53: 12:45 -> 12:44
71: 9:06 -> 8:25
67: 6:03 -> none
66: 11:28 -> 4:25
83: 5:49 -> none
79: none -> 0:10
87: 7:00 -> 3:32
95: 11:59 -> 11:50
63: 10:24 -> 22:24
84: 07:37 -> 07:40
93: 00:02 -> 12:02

■ Instruction ■
Rewrite every line of the data above as a Markdown table with two columns, Row and Line. Number the rows in order and leave out any blank lines.

■ Result of the task ■
| Row | Line |
|---|---|
| 1 | 53: 12:45 -> 12:44 |
| 2 | 71: 9:06 -> 8:25 |
| 3 | 67: 6:03 -> none |
| 4 | 66: 11:28 -> 4:25 |
| 5 | 83: 5:49 -> none |
| 6 | 79: none -> 0:10 |
| 7 | 87: 7:00 -> 3:32 |
| 8 | 95: 11:59 -> 11:50 |
| 9 | 63: 10:24 -> 22:24 |
| 10 | 84: 07:37 -> 07:40 |
| 11 | 93: 00:02 -> 12:02 |